[Data to process Boundary: Start]
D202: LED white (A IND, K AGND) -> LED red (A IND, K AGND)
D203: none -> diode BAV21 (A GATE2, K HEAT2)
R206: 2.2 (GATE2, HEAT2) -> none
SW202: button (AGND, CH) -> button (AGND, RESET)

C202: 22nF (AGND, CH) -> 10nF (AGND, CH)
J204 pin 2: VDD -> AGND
[Data to process Boundary: End]
[Data to process Boundary: Start]
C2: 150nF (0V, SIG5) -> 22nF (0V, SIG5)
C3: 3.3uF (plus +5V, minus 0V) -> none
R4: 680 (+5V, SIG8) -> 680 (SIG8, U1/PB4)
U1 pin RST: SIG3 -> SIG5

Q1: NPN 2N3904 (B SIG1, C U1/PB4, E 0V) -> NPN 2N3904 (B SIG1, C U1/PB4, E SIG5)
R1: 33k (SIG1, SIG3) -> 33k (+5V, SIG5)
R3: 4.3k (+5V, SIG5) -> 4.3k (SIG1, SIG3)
[Data to process Boundary: End]
Lines in the data containing the string "none" are to be counted; give that number alone.

Worked solution: 3